# [Directions for this task]
Starting at the line with "building: [222,194,264,270] ->", set down each line of the entries below through the last one, exactly as it stands.

+++

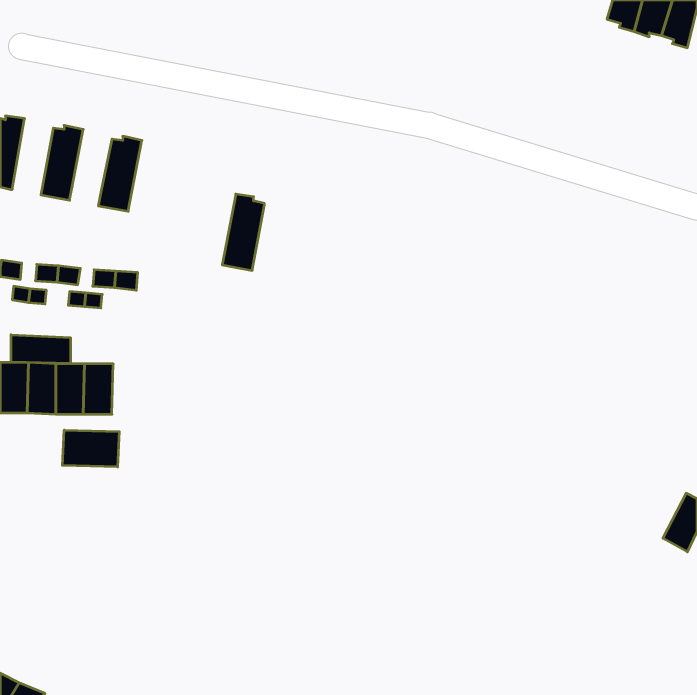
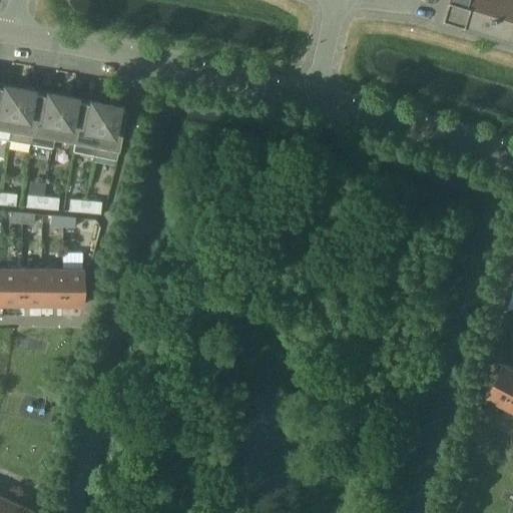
building: none -> [9,88,39,144]
building: none -> [53,96,82,142]
building: [222,194,264,270] -> [94,104,125,160]
building: [11,335,70,364] -> none
building: [62,430,119,467] -> none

+++

# [Task answer]
building: [222,194,264,270] -> [94,104,125,160]
building: [11,335,70,364] -> none
building: [62,430,119,467] -> none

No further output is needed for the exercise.